## Exercise brief
Reproduce exactly the lines below from the one containing "pos1: [562, 393]" through the one containing "pos2: [233, 490]", including both, and nothing else.

(Data items)
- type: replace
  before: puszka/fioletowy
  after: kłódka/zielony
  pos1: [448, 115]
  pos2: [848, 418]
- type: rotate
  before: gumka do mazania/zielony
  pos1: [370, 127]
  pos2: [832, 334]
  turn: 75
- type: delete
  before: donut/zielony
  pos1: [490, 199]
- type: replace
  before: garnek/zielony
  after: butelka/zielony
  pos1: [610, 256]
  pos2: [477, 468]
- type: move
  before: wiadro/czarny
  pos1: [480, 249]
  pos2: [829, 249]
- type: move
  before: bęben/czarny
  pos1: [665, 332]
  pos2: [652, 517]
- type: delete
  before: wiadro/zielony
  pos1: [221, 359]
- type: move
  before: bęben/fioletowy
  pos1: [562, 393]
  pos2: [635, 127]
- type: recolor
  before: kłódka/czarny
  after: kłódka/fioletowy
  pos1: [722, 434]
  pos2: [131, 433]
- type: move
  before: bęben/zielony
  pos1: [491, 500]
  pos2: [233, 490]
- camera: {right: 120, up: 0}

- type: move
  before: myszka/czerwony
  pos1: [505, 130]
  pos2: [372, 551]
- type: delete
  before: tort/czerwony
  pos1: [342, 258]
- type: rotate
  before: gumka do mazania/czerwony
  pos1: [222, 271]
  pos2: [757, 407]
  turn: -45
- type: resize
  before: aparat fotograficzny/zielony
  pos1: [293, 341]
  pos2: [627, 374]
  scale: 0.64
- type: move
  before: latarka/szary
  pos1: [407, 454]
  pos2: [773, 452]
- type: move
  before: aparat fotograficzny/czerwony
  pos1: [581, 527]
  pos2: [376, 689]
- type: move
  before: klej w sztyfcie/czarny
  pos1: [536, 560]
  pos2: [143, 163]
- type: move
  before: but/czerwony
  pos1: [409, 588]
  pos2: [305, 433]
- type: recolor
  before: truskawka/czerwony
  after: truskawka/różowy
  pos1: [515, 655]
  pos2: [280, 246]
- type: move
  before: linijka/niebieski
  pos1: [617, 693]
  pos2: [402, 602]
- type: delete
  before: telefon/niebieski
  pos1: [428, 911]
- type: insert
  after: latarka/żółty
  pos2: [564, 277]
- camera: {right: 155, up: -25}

## Solution to the exercise
  pos1: [562, 393]
  pos2: [635, 127]
- type: recolor
  before: kłódka/czarny
  after: kłódka/fioletowy
  pos1: [722, 434]
  pos2: [131, 433]
- type: move
  before: bęben/zielony
  pos1: [491, 500]
  pos2: [233, 490]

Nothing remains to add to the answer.